**PROBLEM TO WORK ON**
Every record below should be copied exactly, with the pictures left out.
- Opening Delimiter -
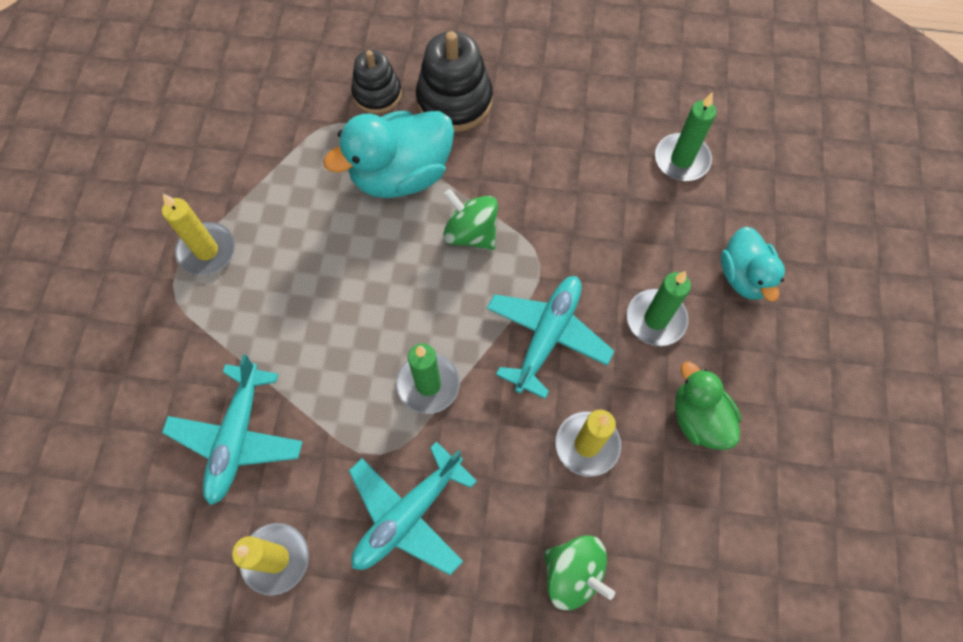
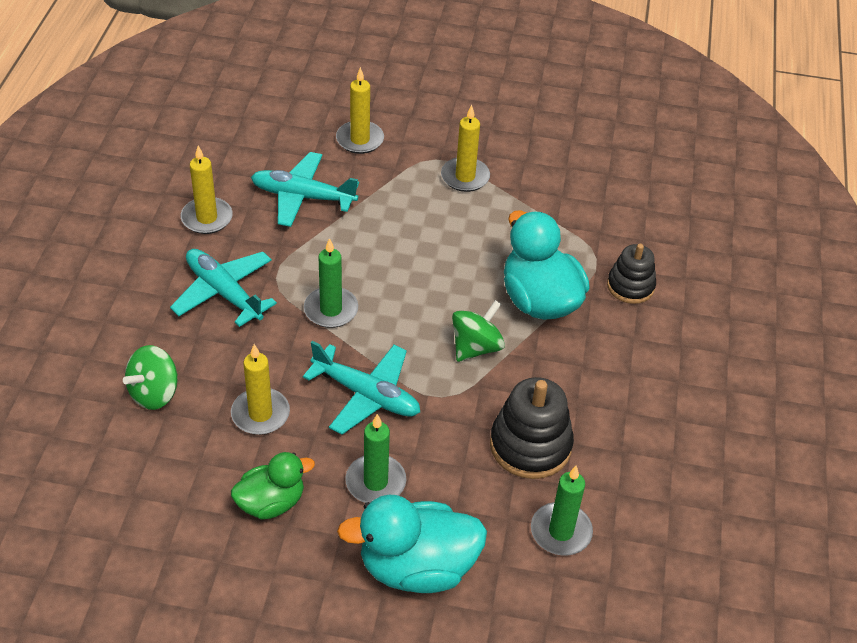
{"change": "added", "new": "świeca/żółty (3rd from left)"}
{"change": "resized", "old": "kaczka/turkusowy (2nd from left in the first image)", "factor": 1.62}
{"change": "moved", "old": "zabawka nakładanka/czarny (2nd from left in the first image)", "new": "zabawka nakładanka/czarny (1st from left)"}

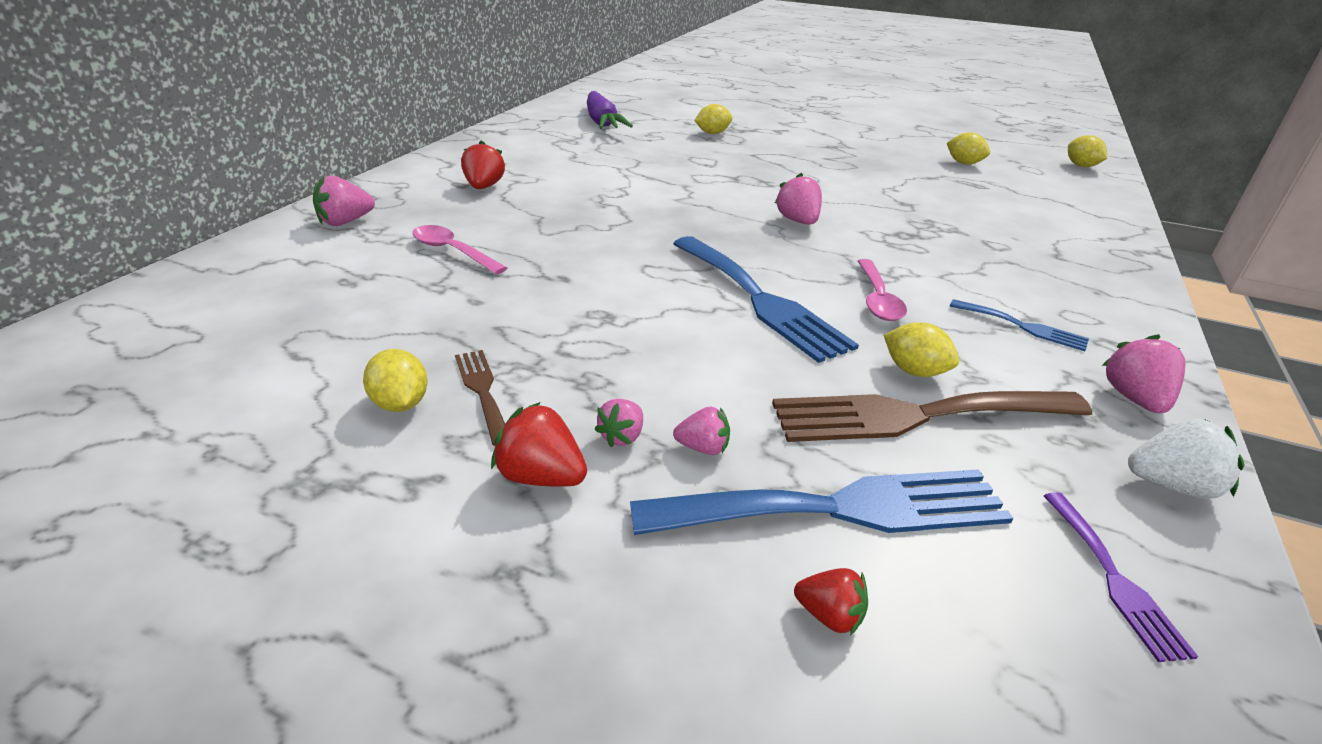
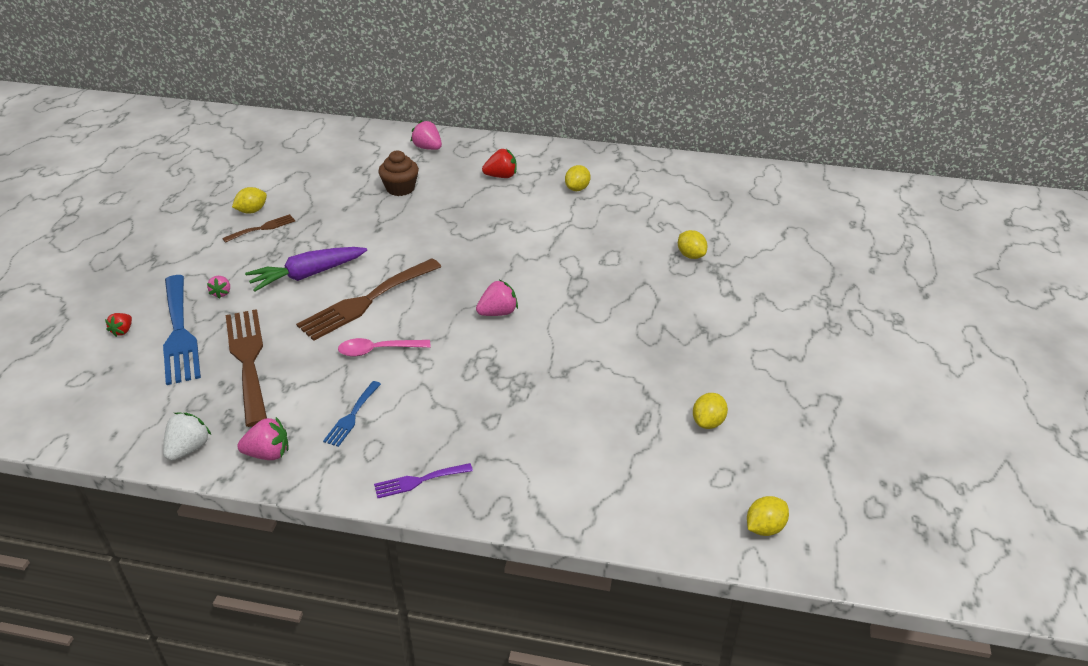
{"change": "turned", "old": "truskawka/biały", "degrees": -150}
{"change": "moved", "old": "marchewka/fioletowy"}
{"change": "recoloured", "old": "widelec/niebieski (1st from left)", "new": "widelec/brązowy (3rd from left)"}
{"change": "moved", "old": "widelec/fioletowy"}
{"change": "replaced", "old": "łyżka/różowy (1st from left)", "new": "muffinka/brązowy"}
{"change": "moved", "old": "cytryna/żółty (3rd from left in the first image)", "new": "cytryna/żółty (2nd from left)"}
{"change": "removed", "old": "truskawka/czerwony (2nd from left)"}
{"change": "removed", "old": "truskawka/różowy (2nd from left)"}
- Closing Delimiter -
**WRITTEN SOLUTION**
{"change": "added", "new": "świeca/żółty (3rd from left)"}
{"change": "resized", "old": "kaczka/turkusowy (2nd from left in the first image)", "factor": 1.62}
{"change": "moved", "old": "zabawka nakładanka/czarny (2nd from left in the first image)", "new": "zabawka nakładanka/czarny (1st from left)"}

{"change": "turned", "old": "truskawka/biały", "degrees": -150}
{"change": "moved", "old": "marchewka/fioletowy"}
{"change": "recoloured", "old": "widelec/niebieski (1st from left)", "new": "widelec/brązowy (3rd from left)"}
{"change": "moved", "old": "widelec/fioletowy"}
{"change": "replaced", "old": "łyżka/różowy (1st from left)", "new": "muffinka/brązowy"}
{"change": "moved", "old": "cytryna/żółty (3rd from left in the first image)", "new": "cytryna/żółty (2nd from left)"}
{"change": "removed", "old": "truskawka/czerwony (2nd from left)"}
{"change": "removed", "old": "truskawka/różowy (2nd from left)"}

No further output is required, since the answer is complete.